Exercise instructions: A word-for-word copy of the records that follow is needed, with every picture omitted.
═════ Task input ═════
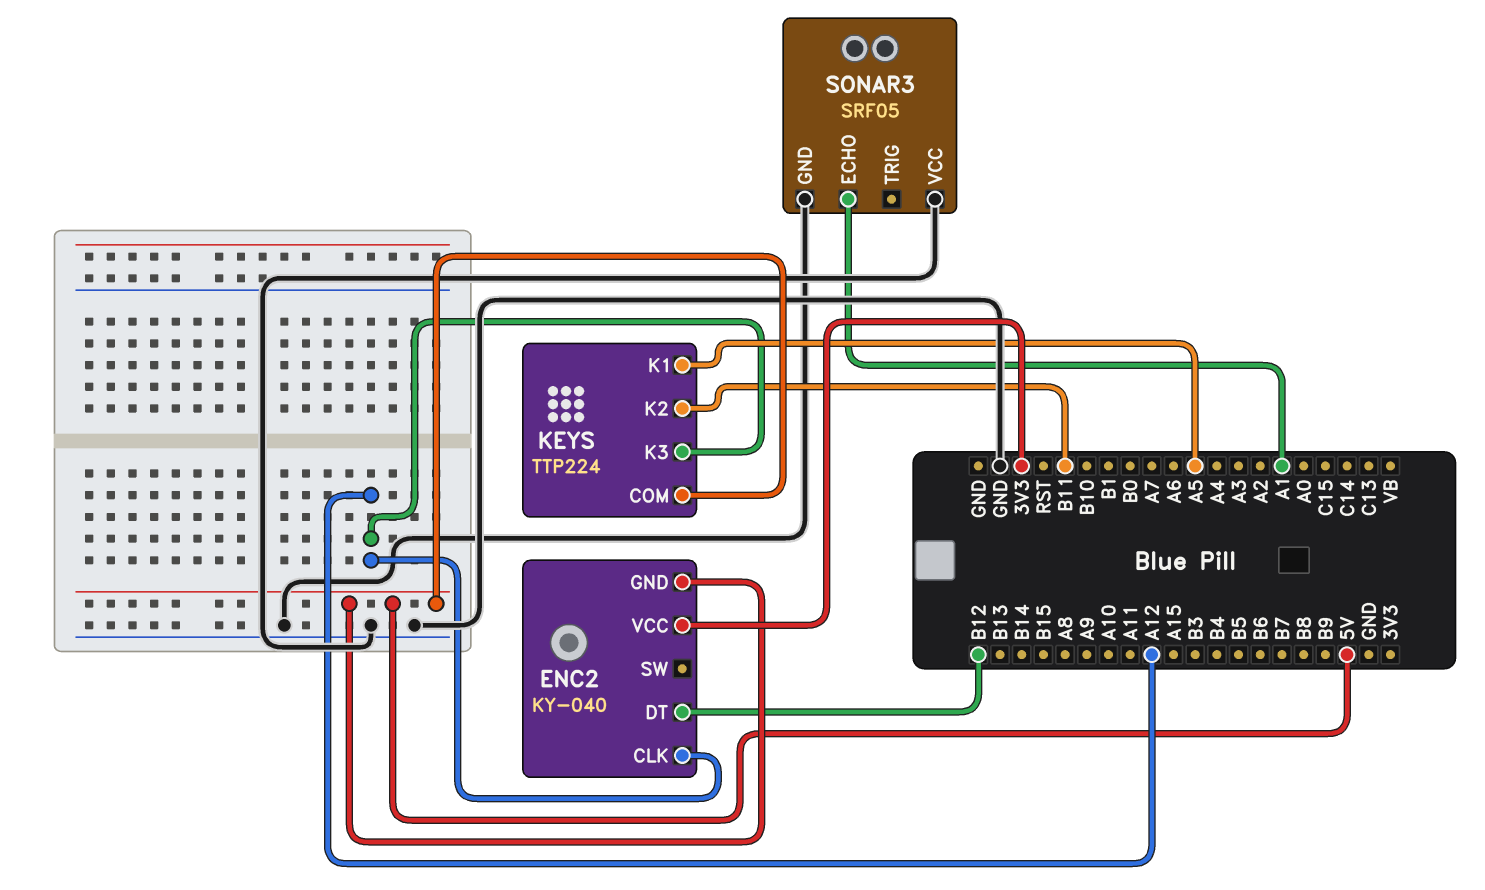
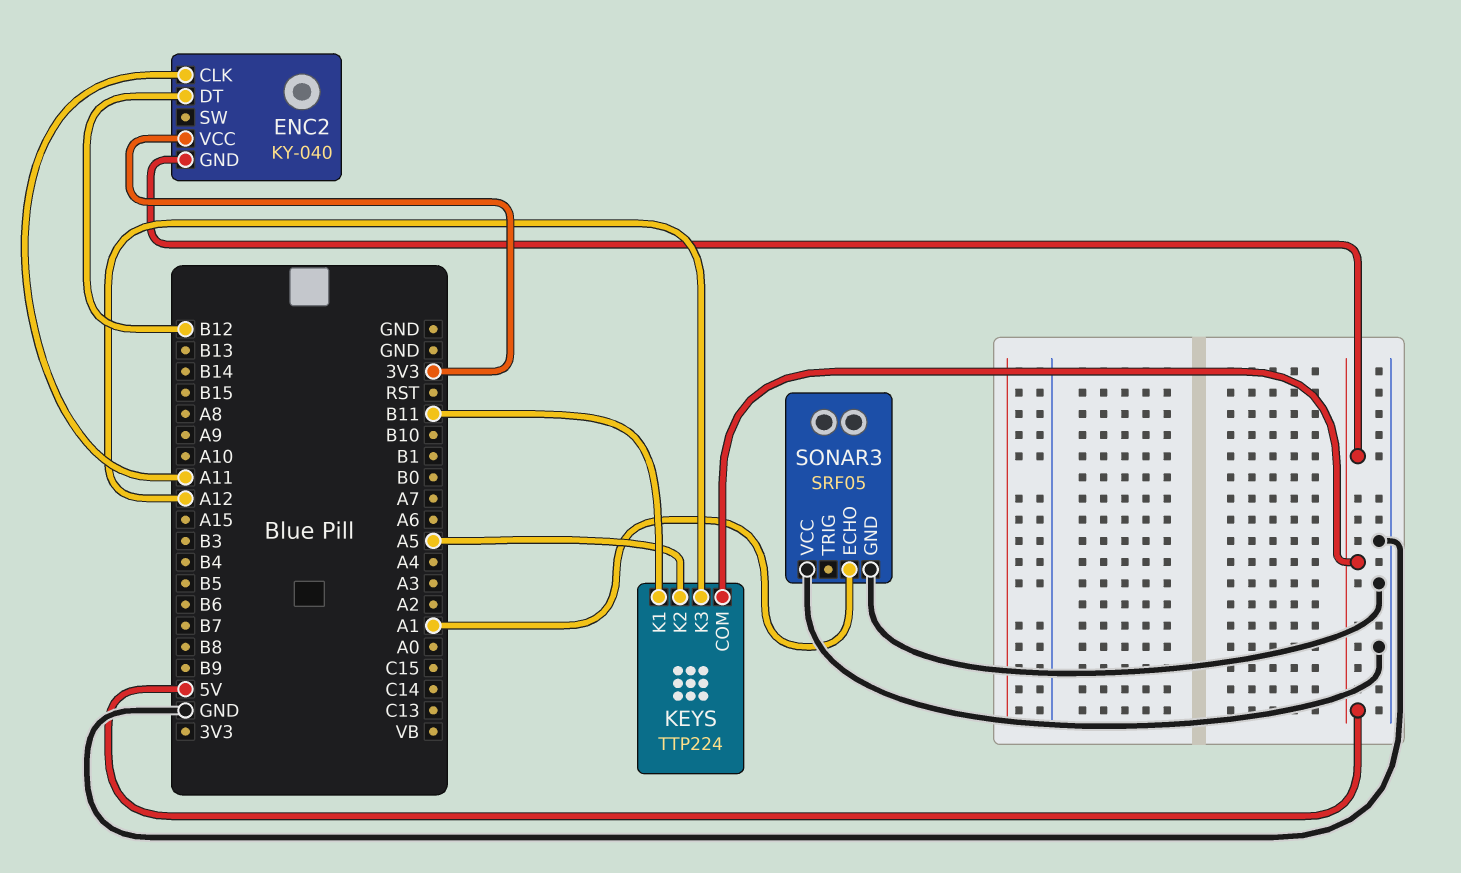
ENC2 pin CLK: A12 -> A11
KEYS pin K1: A5 -> B11
KEYS pin K2: B11 -> A5

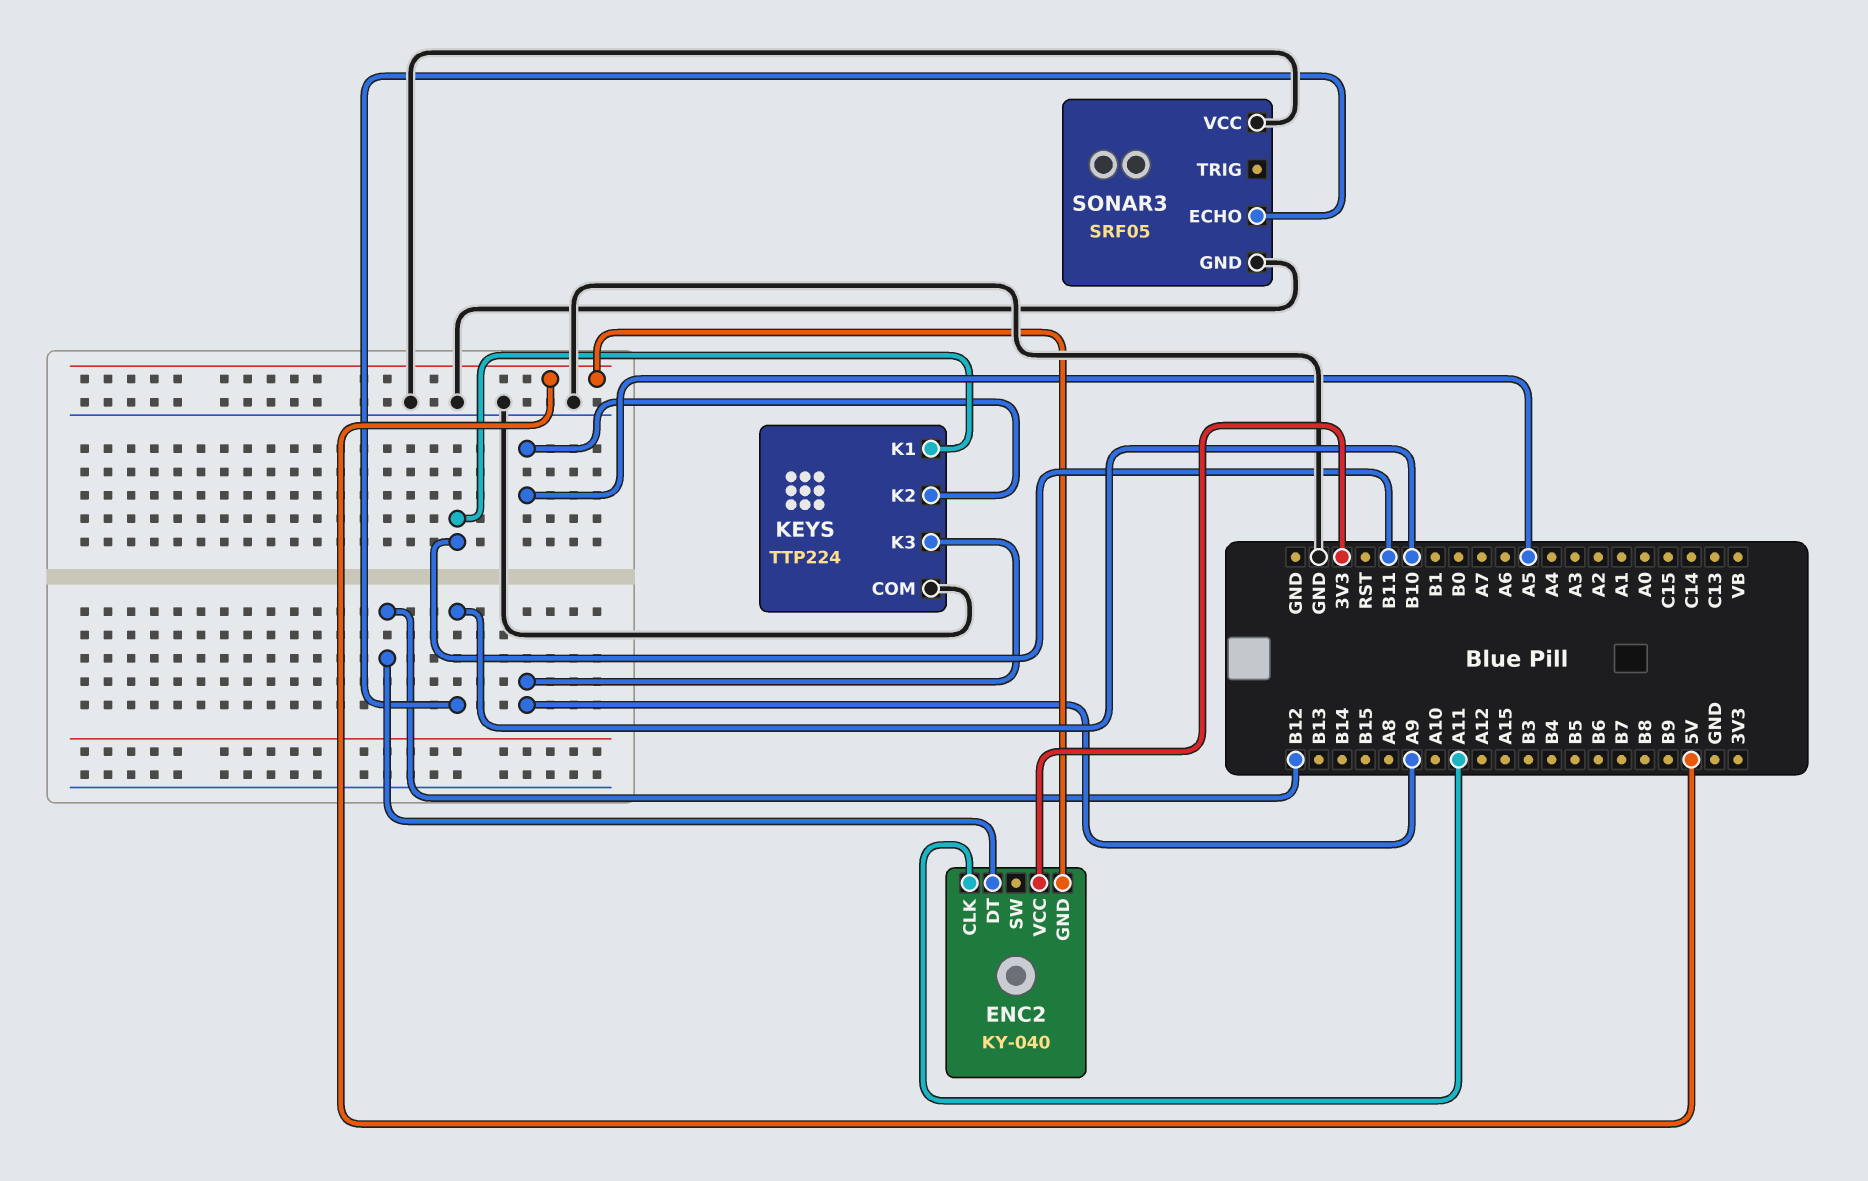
KEYS pin COM: 5V -> GND
KEYS pin K3: A12 -> A9
SONAR3 pin ECHO: A1 -> B10

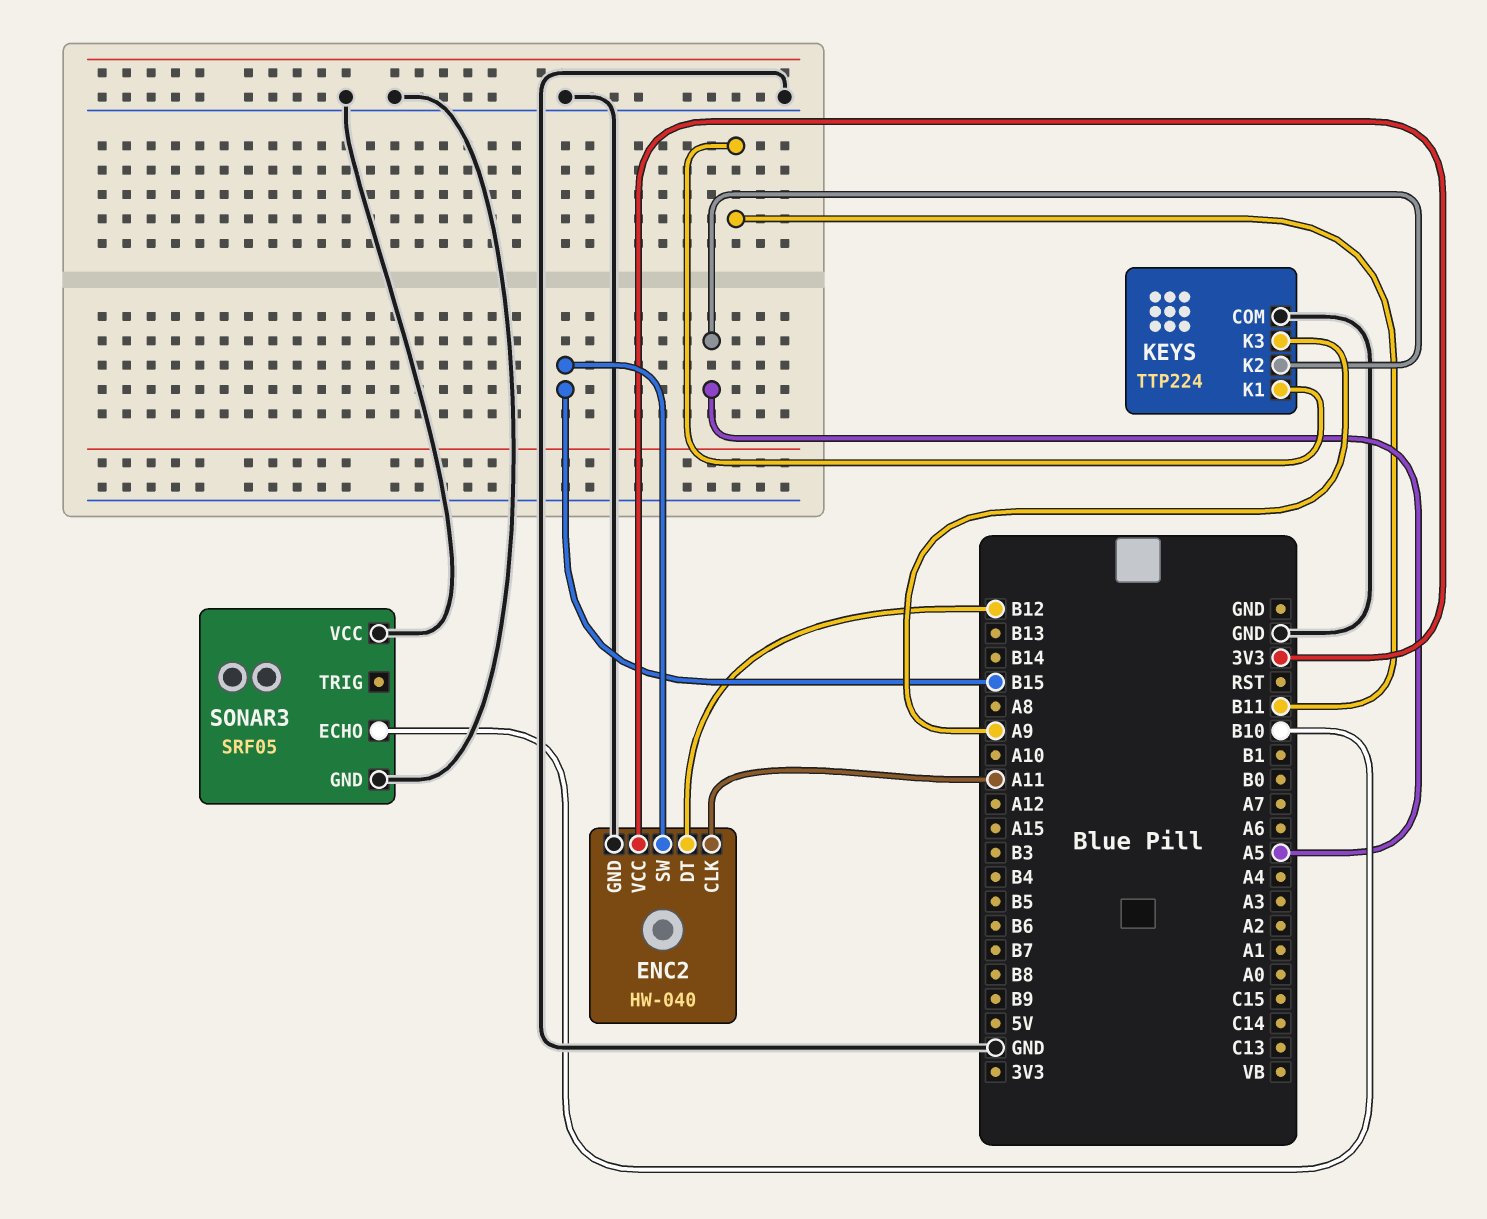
ENC2: KY-040 -> HW-040
ENC2 pin GND: 5V -> GND
ENC2 pin SW: none -> B15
═════
Exercise result:
ENC2 pin CLK: A12 -> A11
KEYS pin K1: A5 -> B11
KEYS pin K2: B11 -> A5

KEYS pin COM: 5V -> GND
KEYS pin K3: A12 -> A9
SONAR3 pin ECHO: A1 -> B10

ENC2: KY-040 -> HW-040
ENC2 pin GND: 5V -> GND
ENC2 pin SW: none -> B15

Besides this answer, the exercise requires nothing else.